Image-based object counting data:
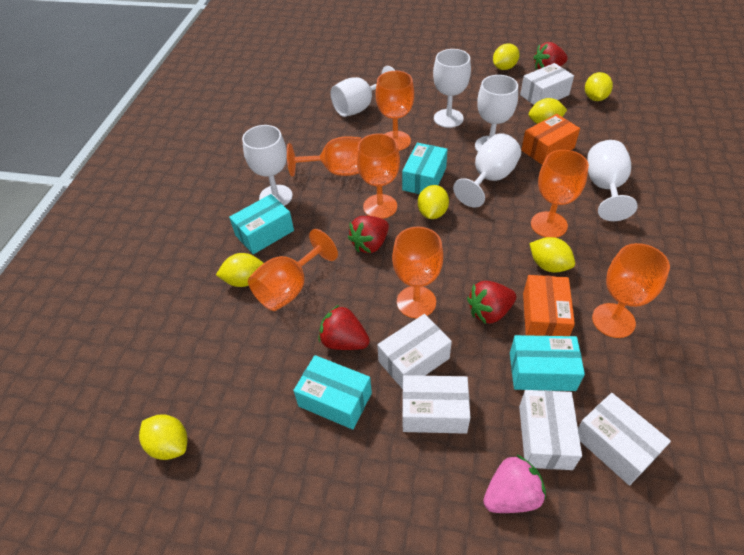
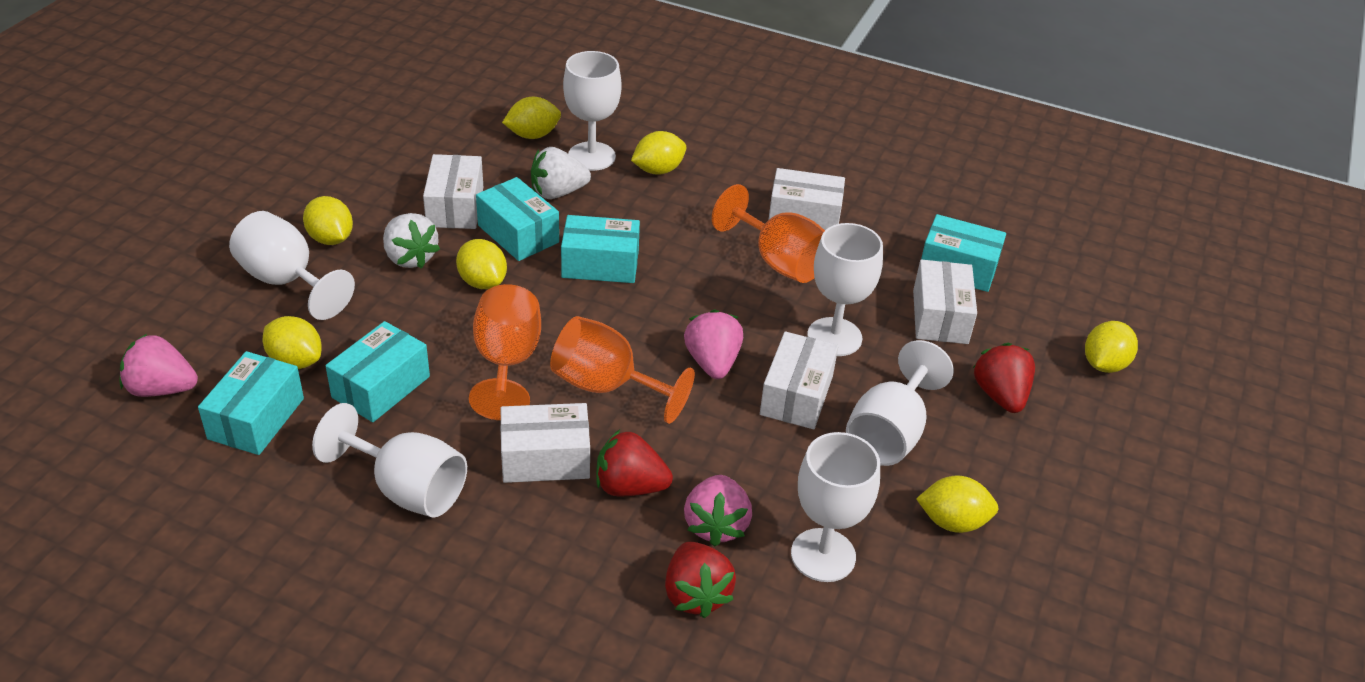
orange box: [521,114,580,165] [523,275,575,336] = 2 -> none = 0
orange goblet: [248,229,338,311] [287,136,362,177] [356,133,400,219] [376,71,414,151] [392,226,443,318] [531,150,589,238] [592,243,670,338] = 7 -> [469,284,541,420] [550,316,695,424] [712,184,825,283] = 3
pink strawberry: [483,454,546,513] = 1 -> [119,334,198,397] [684,309,743,379] [684,475,752,547] = 3
red strawberry: [318,305,370,350] [348,216,389,253] [467,281,516,324] [533,42,568,70] = 4 -> [596,430,673,496] [665,542,736,618] [973,343,1035,413] = 3
turquoise box: [229,194,294,254] [293,355,372,430] [402,143,448,194] [510,335,585,391] = 4 -> [198,351,304,455] [326,321,430,422] [476,177,559,261] [561,215,640,283] [921,214,1006,292] = 5
white strawberry: none = 0 -> [383,213,440,269] [531,147,591,199] = 2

WRITTEN TASK -
Please copy every entry exactly, without the pictures.

RESULT OF THE EXERCISE -
orange box: [521,114,580,165] [523,275,575,336] = 2 -> none = 0
orange goblet: [248,229,338,311] [287,136,362,177] [356,133,400,219] [376,71,414,151] [392,226,443,318] [531,150,589,238] [592,243,670,338] = 7 -> [469,284,541,420] [550,316,695,424] [712,184,825,283] = 3
pink strawberry: [483,454,546,513] = 1 -> [119,334,198,397] [684,309,743,379] [684,475,752,547] = 3
red strawberry: [318,305,370,350] [348,216,389,253] [467,281,516,324] [533,42,568,70] = 4 -> [596,430,673,496] [665,542,736,618] [973,343,1035,413] = 3
turquoise box: [229,194,294,254] [293,355,372,430] [402,143,448,194] [510,335,585,391] = 4 -> [198,351,304,455] [326,321,430,422] [476,177,559,261] [561,215,640,283] [921,214,1006,292] = 5
white strawberry: none = 0 -> [383,213,440,269] [531,147,591,199] = 2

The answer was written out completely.